**WHAT YOU SHOULD DO**
Word for word, restate the lines of the data below between those holding "building: none -> [263,327,294,371]" and "building: none -> [291,36,317,60]", inclusive; pictures do not belong in the copy.

**DATA RECORDS**
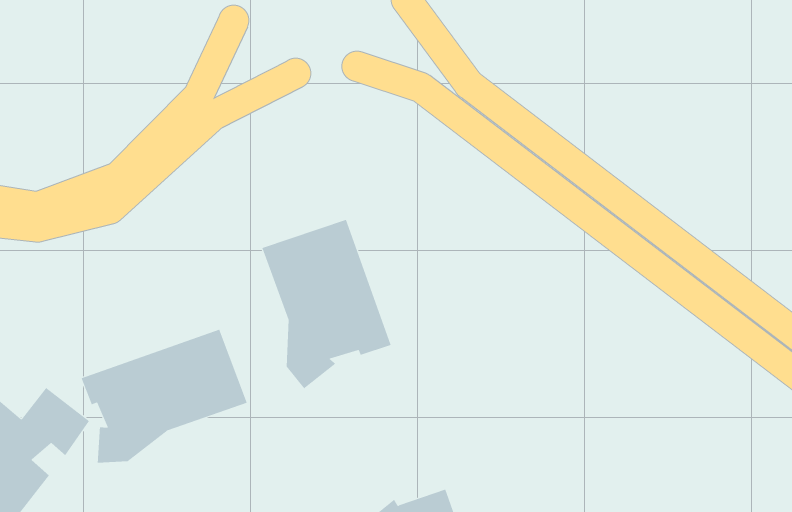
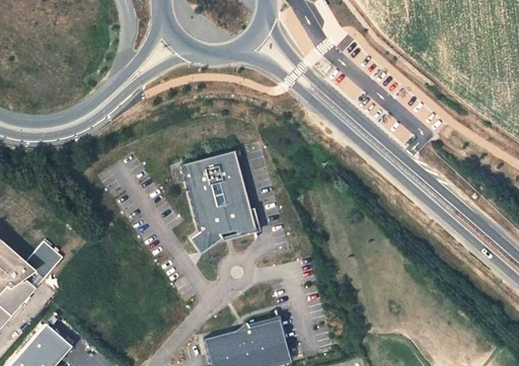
building: [81,329,247,464] -> none

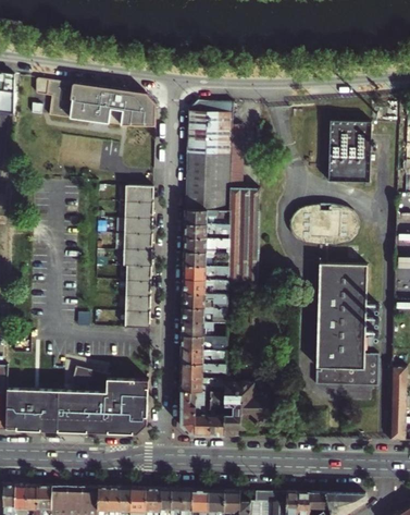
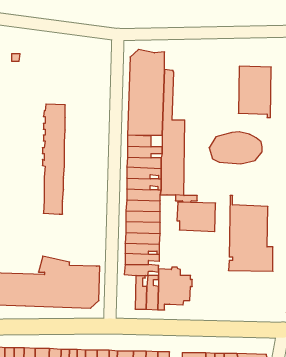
building: [37,78,154,126] -> none
building: [123,186,152,329] -> [42,104,65,214]
building: [316,265,366,303] -> [177,202,216,232]
building: [178,391,195,436] -> none

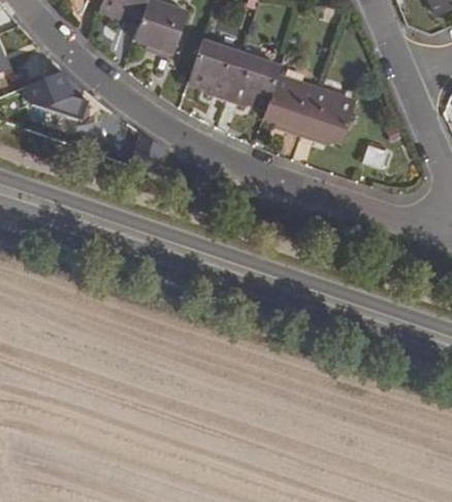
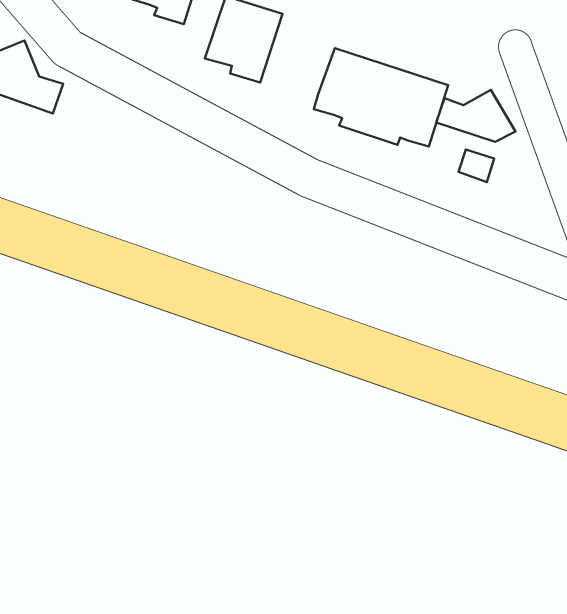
building: [225,52,280,107] -> none
building: none -> [436,90,516,142]

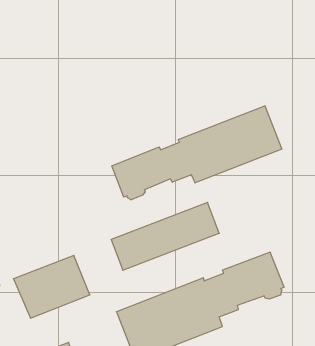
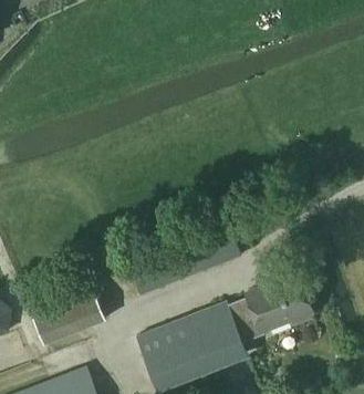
building: [112,106,282,200] -> none

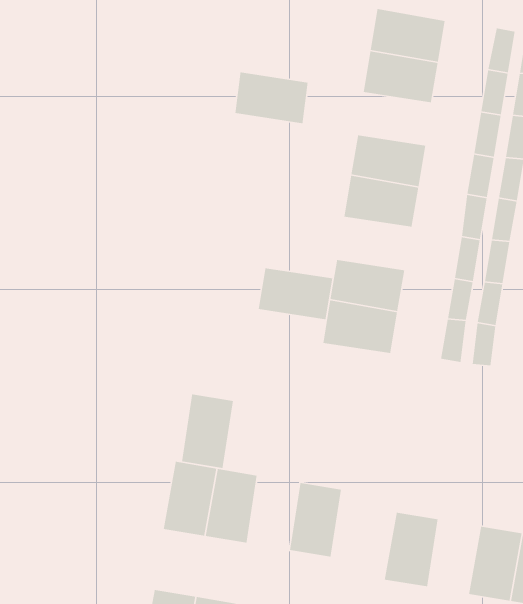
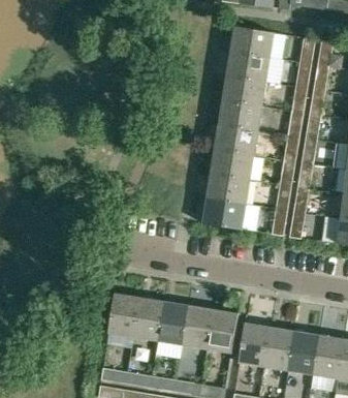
building: [235,72,308,124] -> [222,75,265,106]
building: [258,267,333,320] -> [210,149,254,180]
building: [181,394,234,469] -> [157,301,188,345]
building: none -> [207,309,238,354]
building: none -> [263,327,294,371]

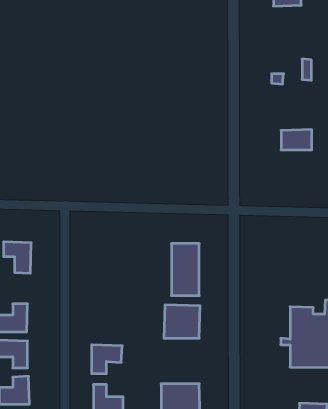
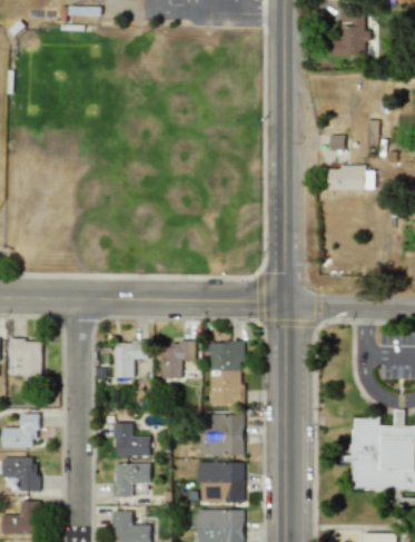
building: [281,130,312,150] -> [328,166,365,190]
building: none -> [113,342,148,378]
building: none -> [160,342,195,378]
building: none -> [113,423,150,456]
building: none -> [198,462,244,503]

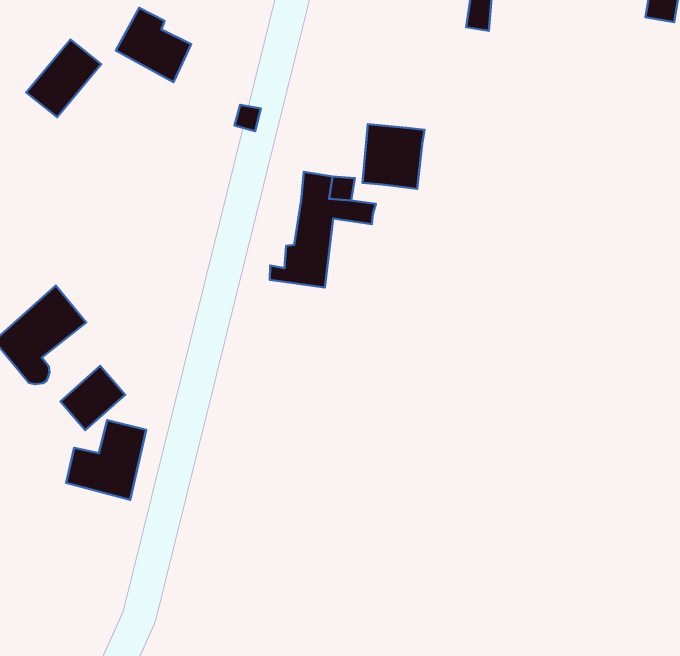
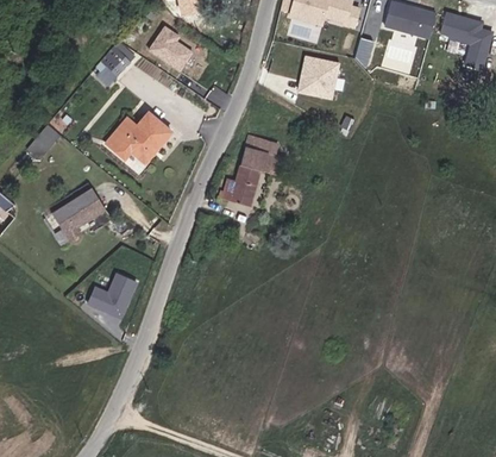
building: [362,124,425,189] -> [296,57,337,99]
building: none -> [111,109,180,161]
building: [60,366,125,430] -> none

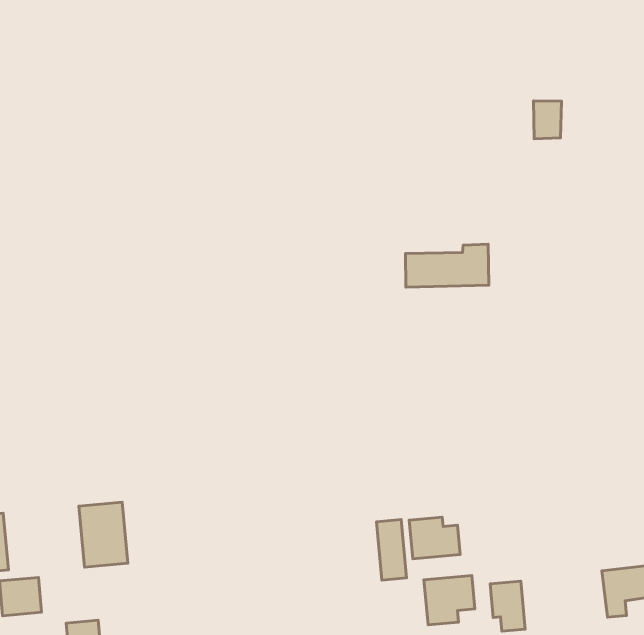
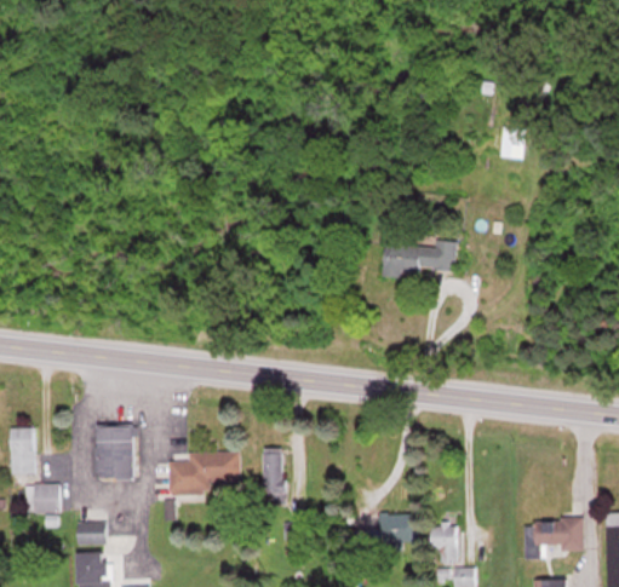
building: [409,517,460,559] -> none
building: none -> [170,451,240,493]
building: [376,520,406,580] -> [263,448,283,496]

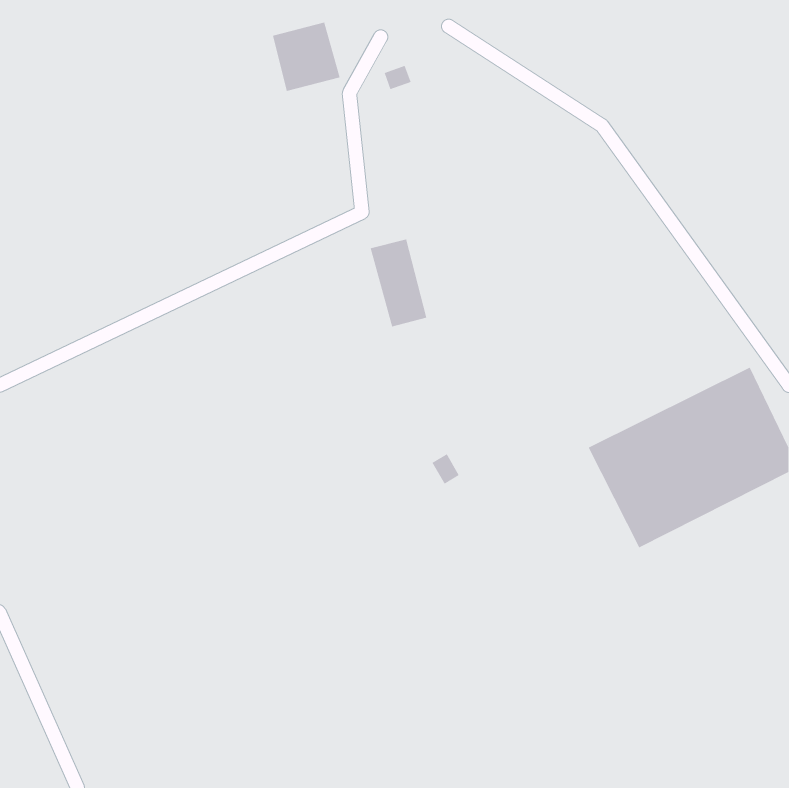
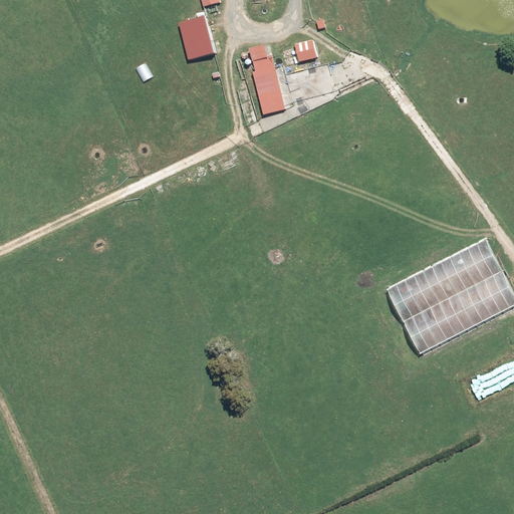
building: none -> [291,36,317,60]
building: [370,239,427,327] -> [250,56,287,113]

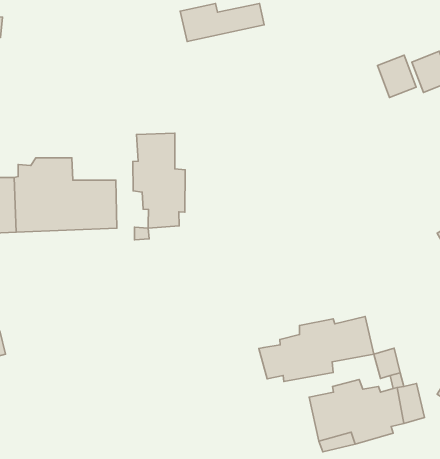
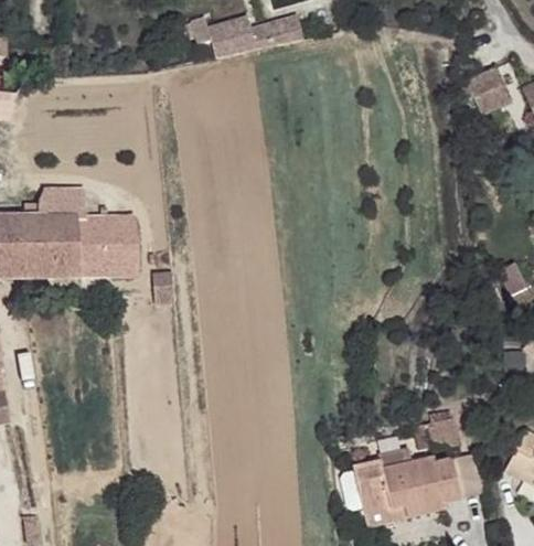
building: [377,55,416,98] -> none
building: [133,133,185,228] -> none
building: [259,316,374,382] -> none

**TASK RESULT**
building: none -> [263,327,294,371]

building: [281,130,312,150] -> [328,166,365,190]
building: none -> [113,342,148,378]
building: none -> [160,342,195,378]
building: none -> [113,423,150,456]
building: none -> [198,462,244,503]

building: [362,124,425,189] -> [296,57,337,99]
building: none -> [111,109,180,161]
building: [60,366,125,430] -> none

building: [409,517,460,559] -> none
building: none -> [170,451,240,493]
building: [376,520,406,580] -> [263,448,283,496]

building: none -> [291,36,317,60]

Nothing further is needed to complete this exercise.